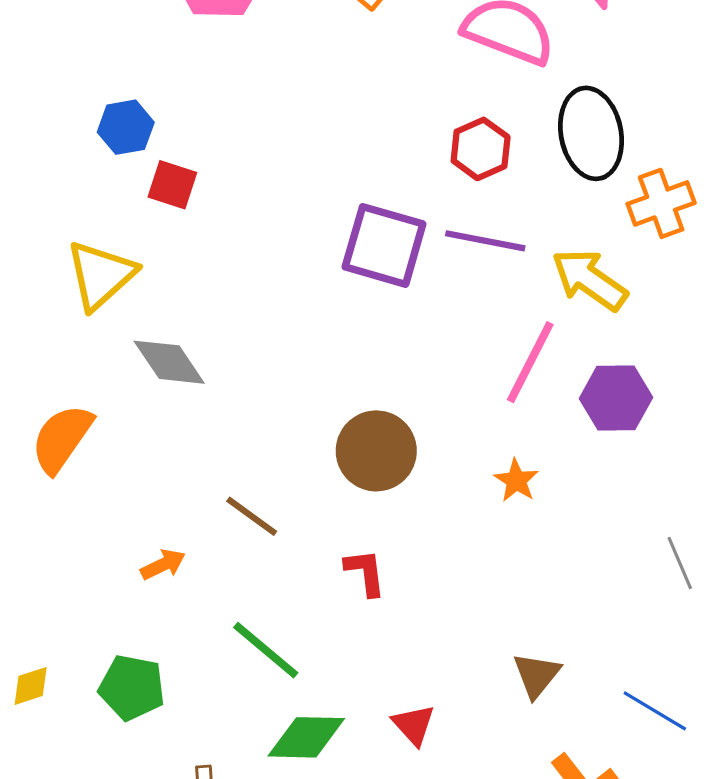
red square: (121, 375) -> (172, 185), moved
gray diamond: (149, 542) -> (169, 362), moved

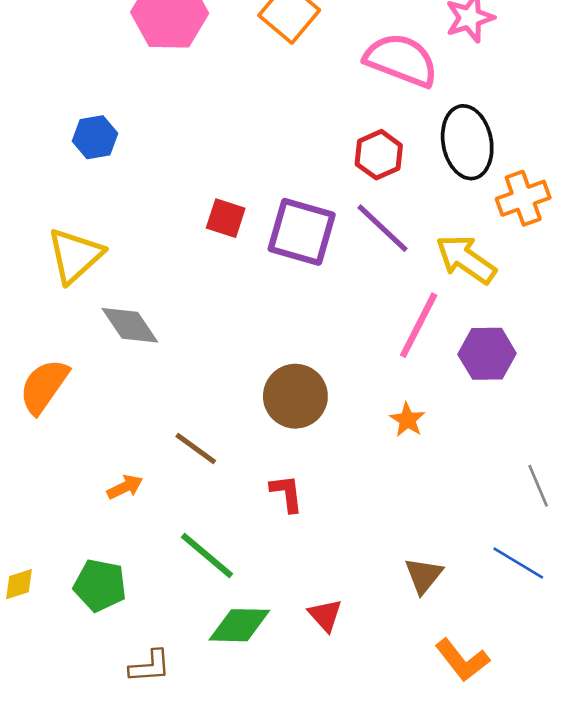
red square: (172, 185) -> (226, 218), moved
purple line: (485, 241) -> (383, 228), turned 32
blue line: (655, 711) -> (518, 563), moved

TASK: If a line of the entries holds the word "moved", copy it out.

TASK ANSWER:
red square: (121, 375) -> (172, 185), moved
gray diamond: (149, 542) -> (169, 362), moved
red square: (172, 185) -> (226, 218), moved
blue line: (655, 711) -> (518, 563), moved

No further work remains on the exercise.